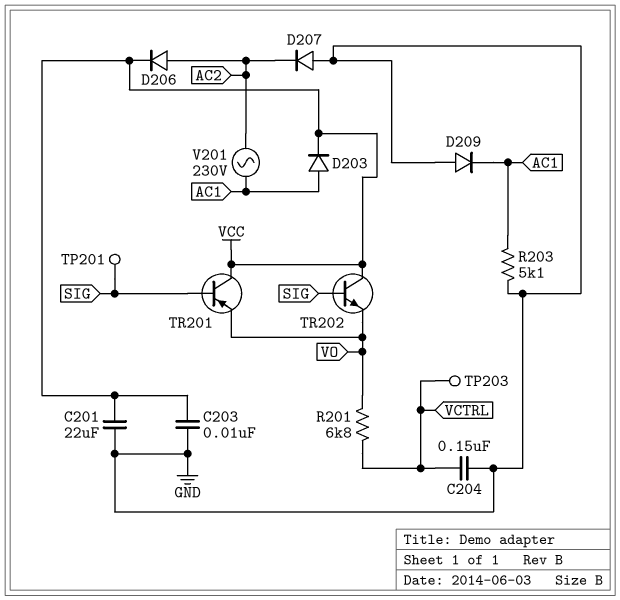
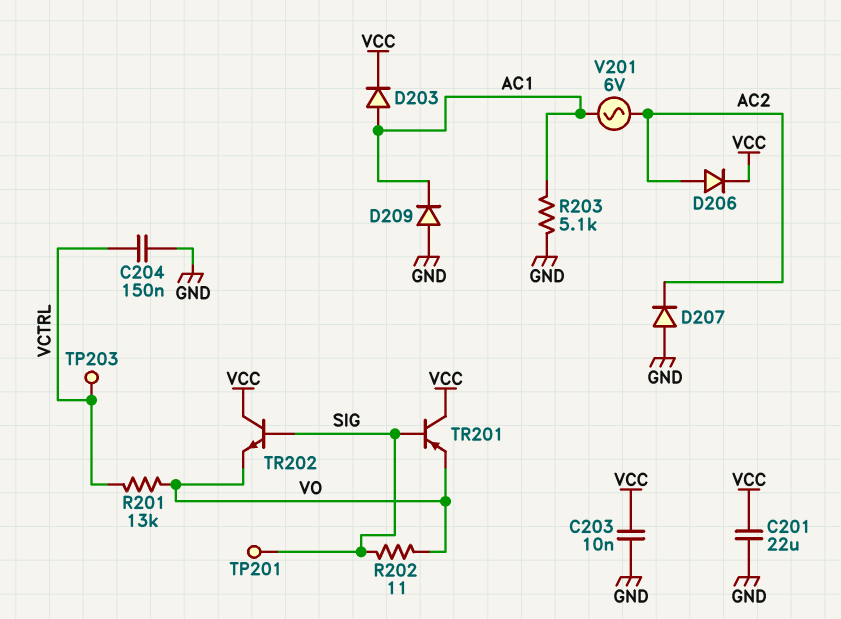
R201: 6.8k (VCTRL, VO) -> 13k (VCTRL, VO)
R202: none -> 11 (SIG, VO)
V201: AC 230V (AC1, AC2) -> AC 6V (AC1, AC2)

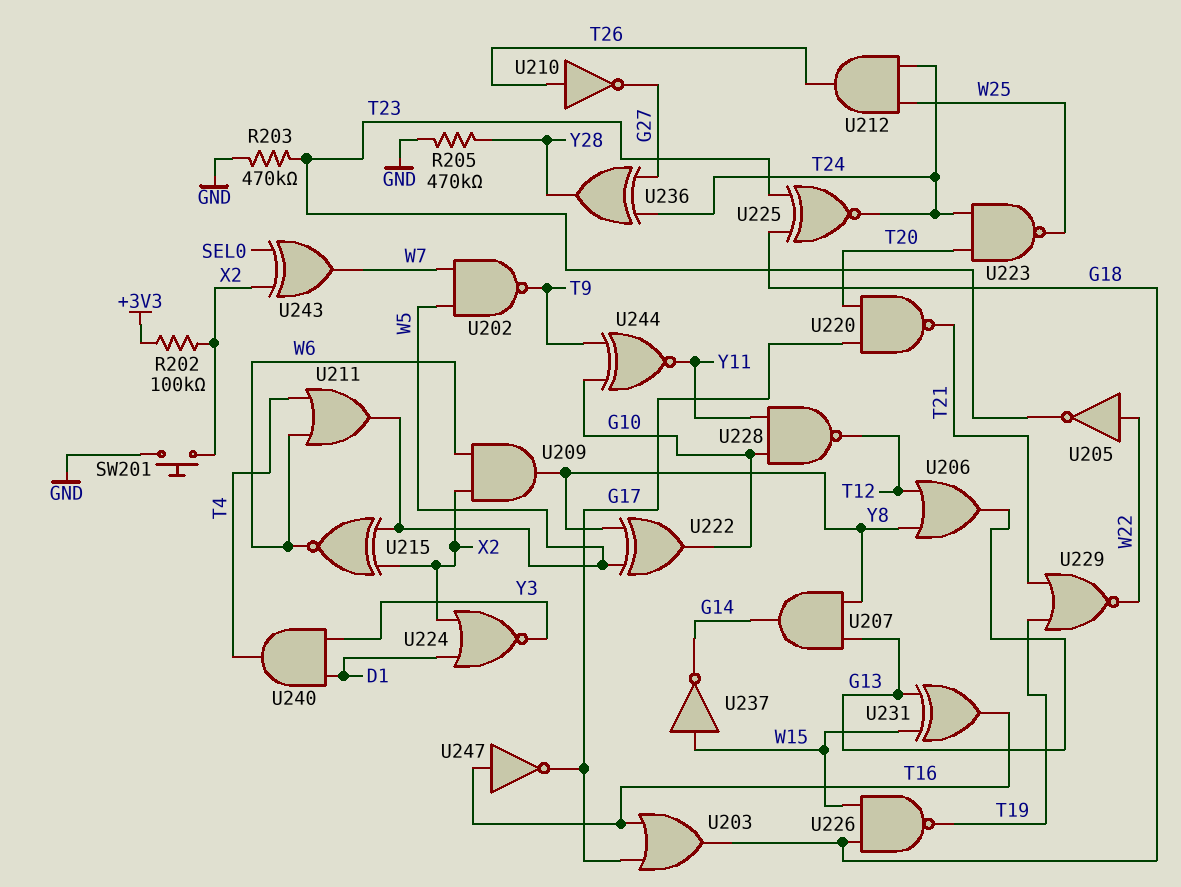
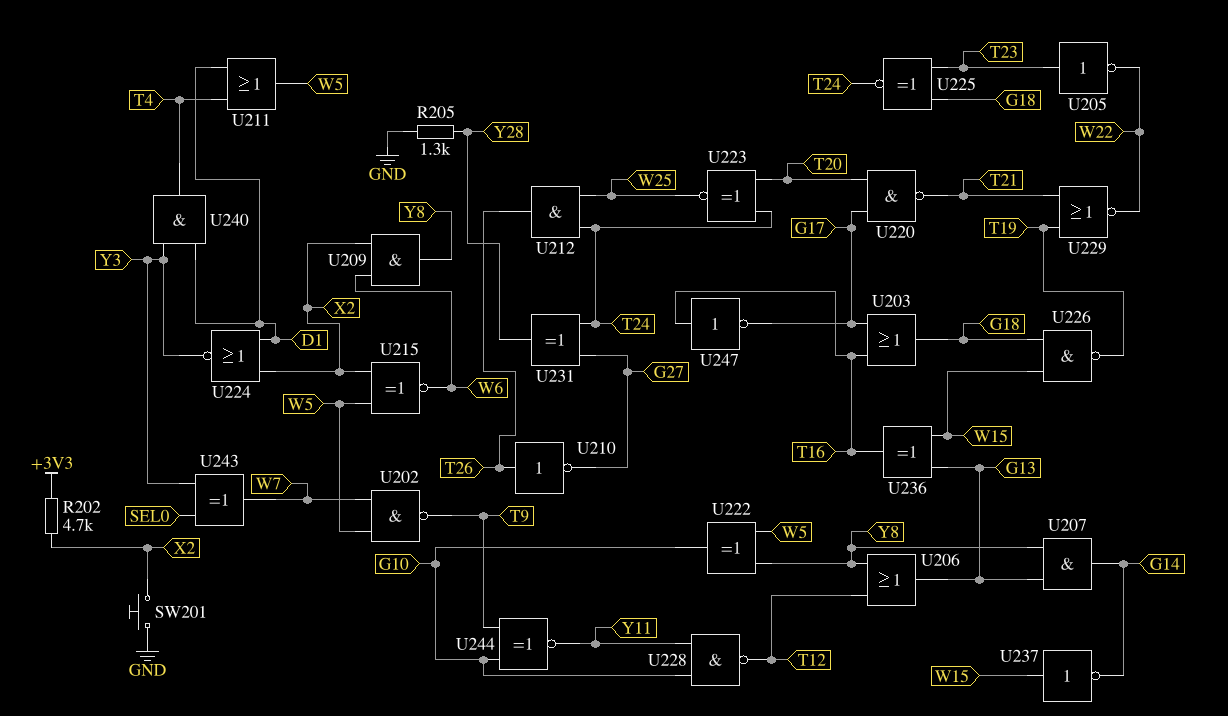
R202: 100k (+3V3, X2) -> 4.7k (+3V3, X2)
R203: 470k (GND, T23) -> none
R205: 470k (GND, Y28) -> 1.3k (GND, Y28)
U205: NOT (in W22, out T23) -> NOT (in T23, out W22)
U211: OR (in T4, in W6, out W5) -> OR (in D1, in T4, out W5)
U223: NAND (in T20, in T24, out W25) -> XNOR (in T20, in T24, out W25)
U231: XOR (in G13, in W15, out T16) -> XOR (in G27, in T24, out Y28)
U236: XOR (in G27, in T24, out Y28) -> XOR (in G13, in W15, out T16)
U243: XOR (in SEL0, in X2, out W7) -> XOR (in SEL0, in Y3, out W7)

* * *

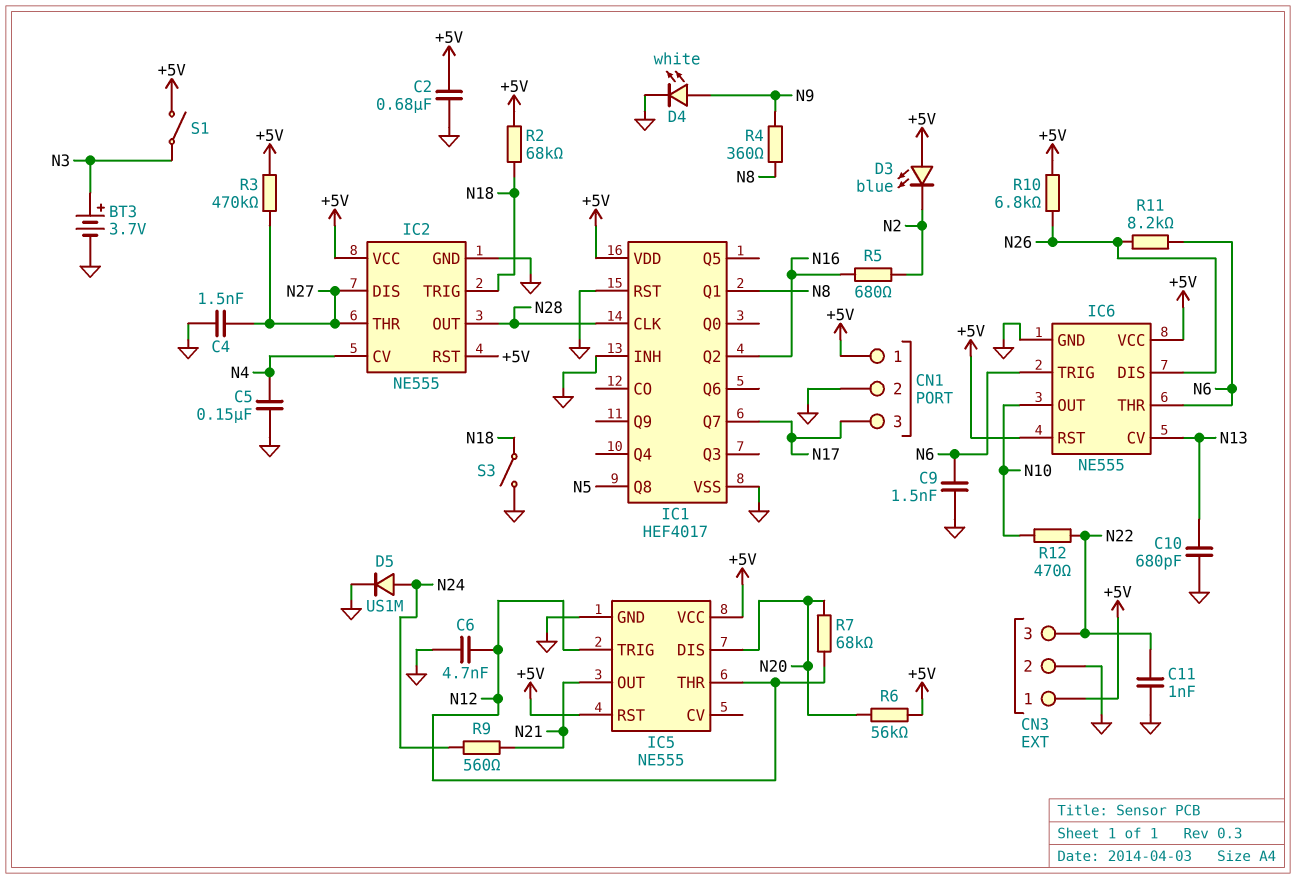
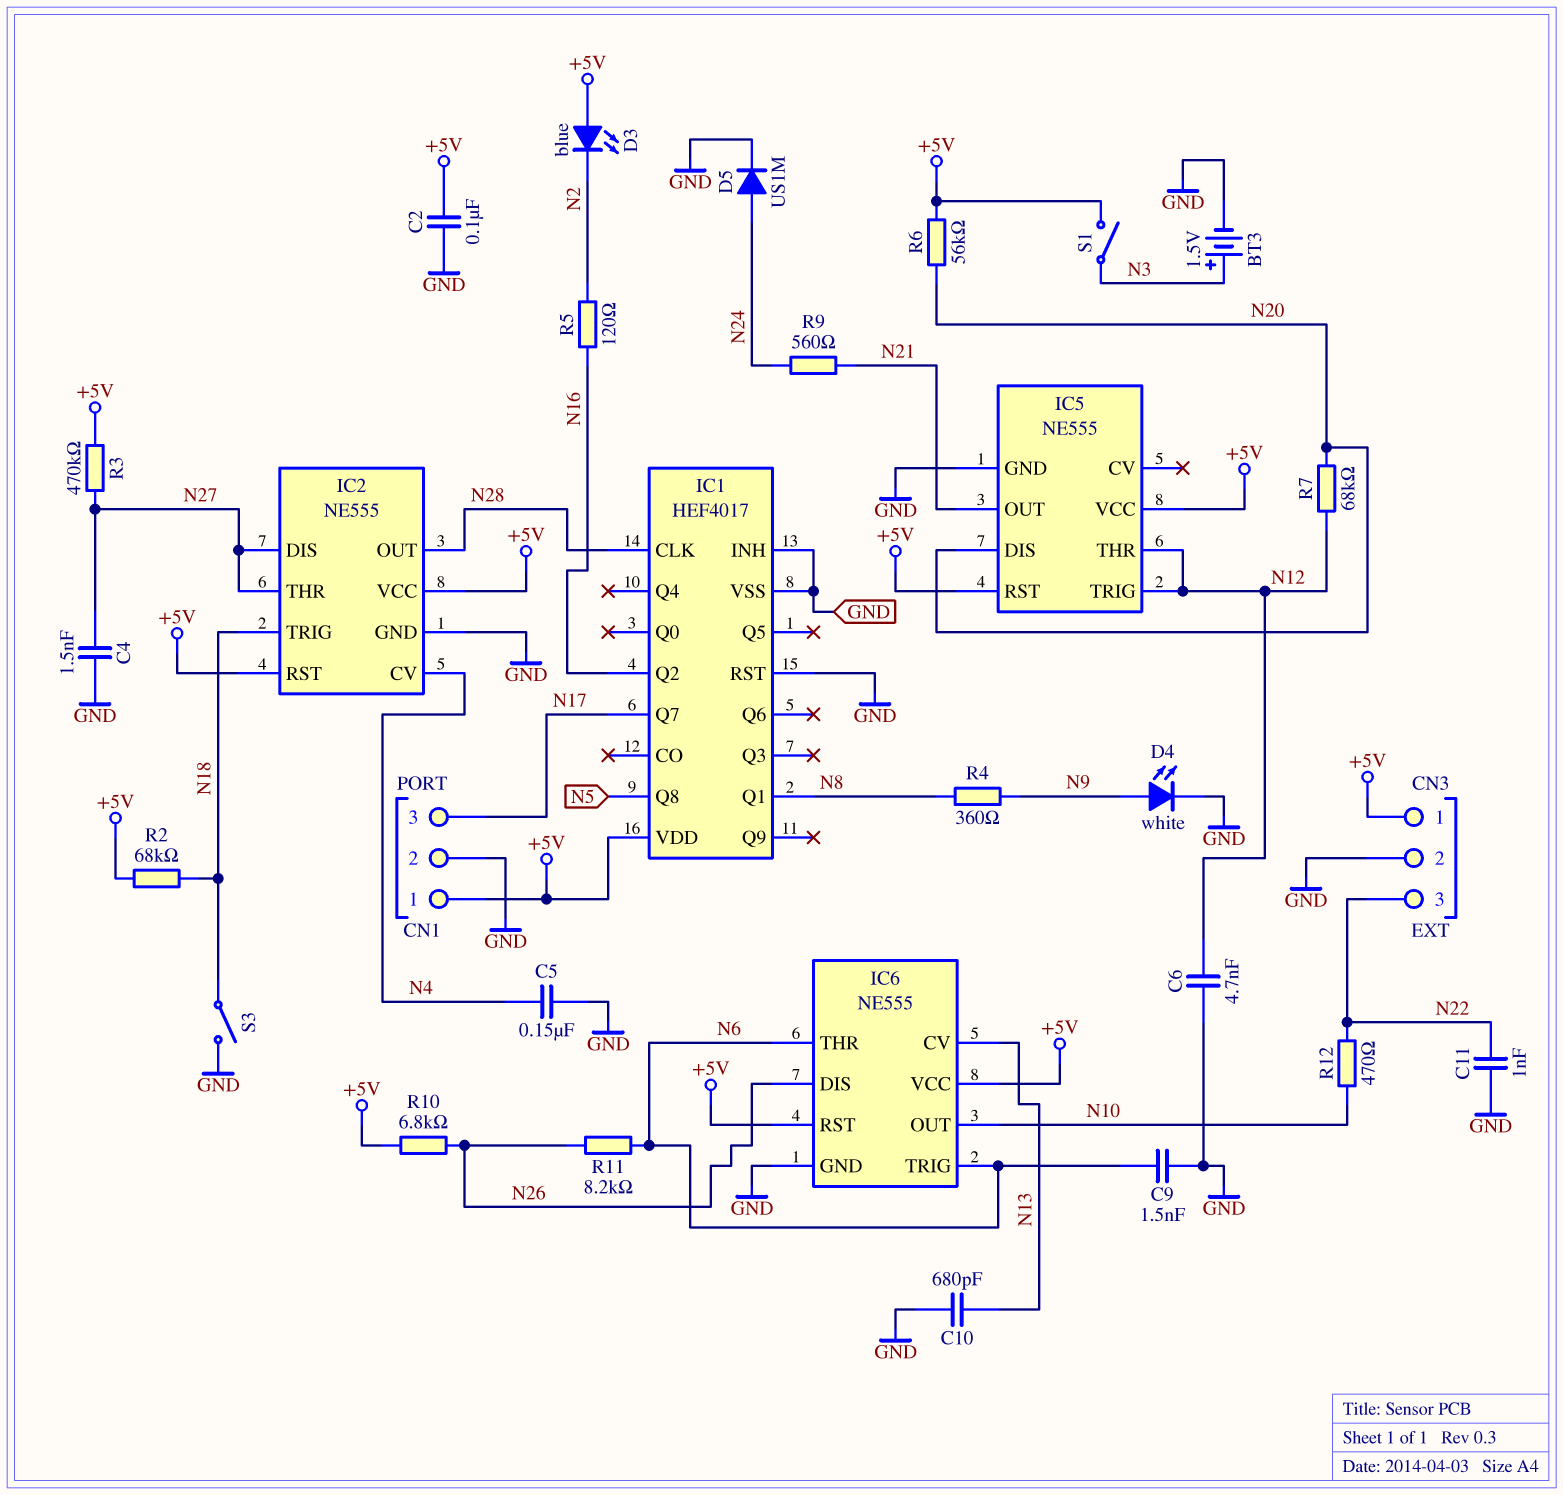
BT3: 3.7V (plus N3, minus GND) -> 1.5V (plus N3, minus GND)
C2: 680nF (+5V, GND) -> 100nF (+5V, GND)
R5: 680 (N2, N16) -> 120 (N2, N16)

* * *

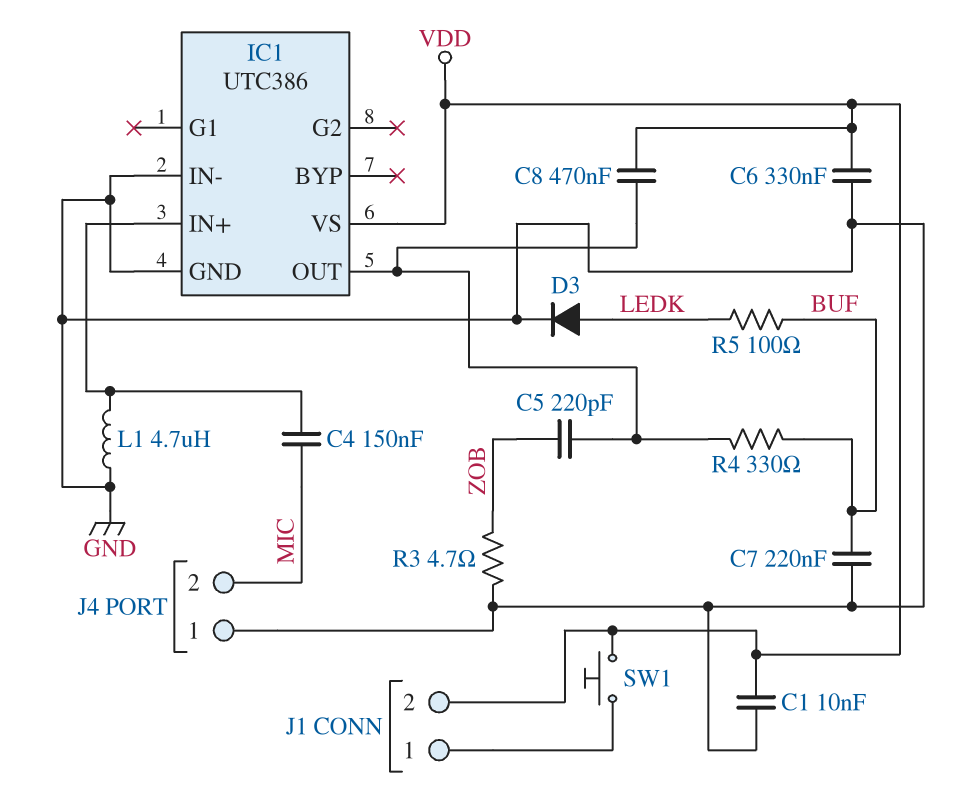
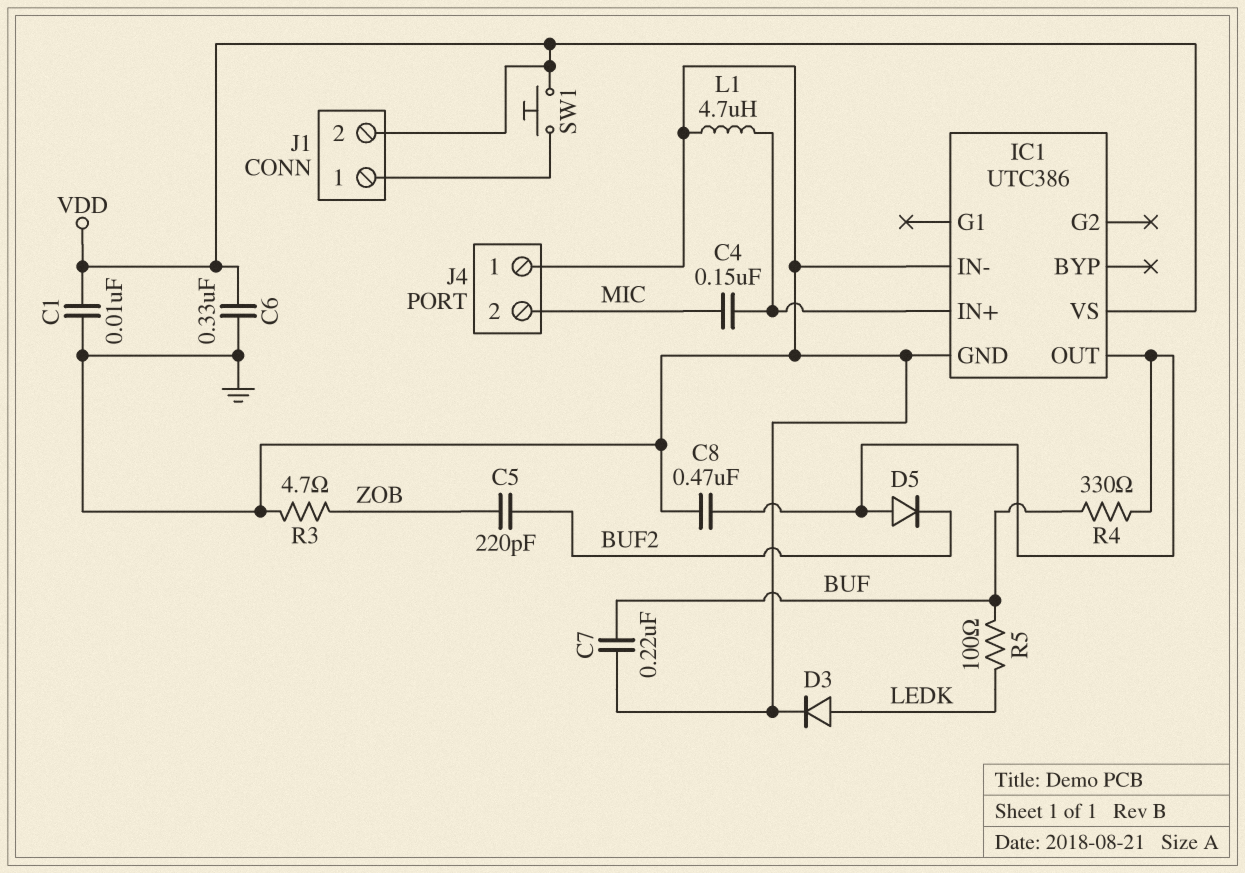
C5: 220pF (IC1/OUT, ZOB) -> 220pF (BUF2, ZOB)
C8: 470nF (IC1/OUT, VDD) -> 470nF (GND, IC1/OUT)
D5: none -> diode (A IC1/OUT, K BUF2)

The task.
Go through the listing above, and whenever a line holds the word "none", copy it.

Answer to the problem.
R202: none -> 11 (SIG, VO)
R203: 470k (GND, T23) -> none
D5: none -> diode (A IC1/OUT, K BUF2)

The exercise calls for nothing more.